▶ [Task item] Reproduce every line of the listing as written, apart from the pictures.

▶ [Recorded data]
☆ ☆ ☆ ☆ ☆

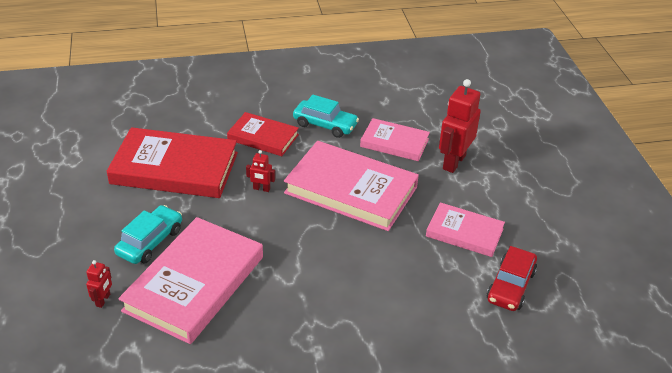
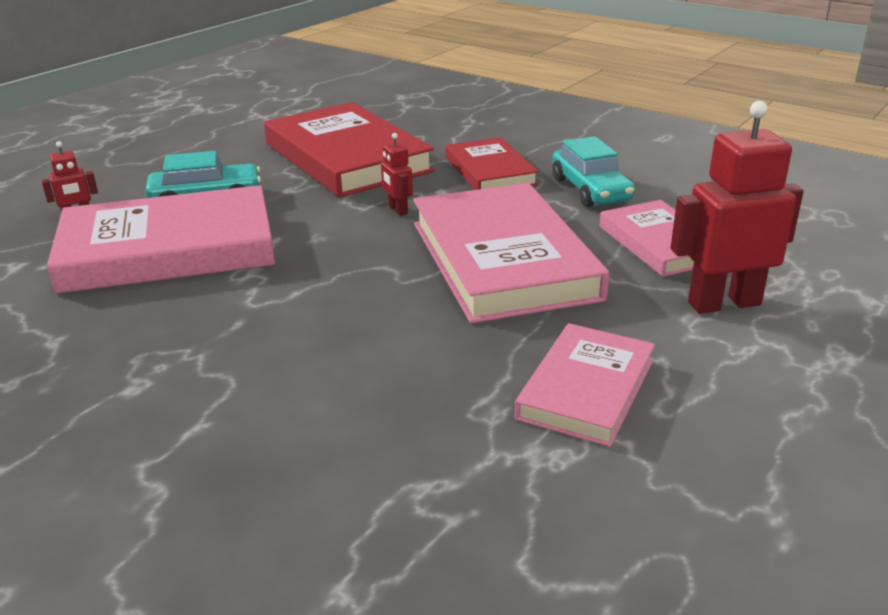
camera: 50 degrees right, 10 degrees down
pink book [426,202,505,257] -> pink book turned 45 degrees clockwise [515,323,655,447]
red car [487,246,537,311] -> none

☆ ☆ ☆ ☆ ☆

▶ [Completed exercise]
camera: 50 degrees right, 10 degrees down
pink book [426,202,505,257] -> pink book turned 45 degrees clockwise [515,323,655,447]
red car [487,246,537,311] -> none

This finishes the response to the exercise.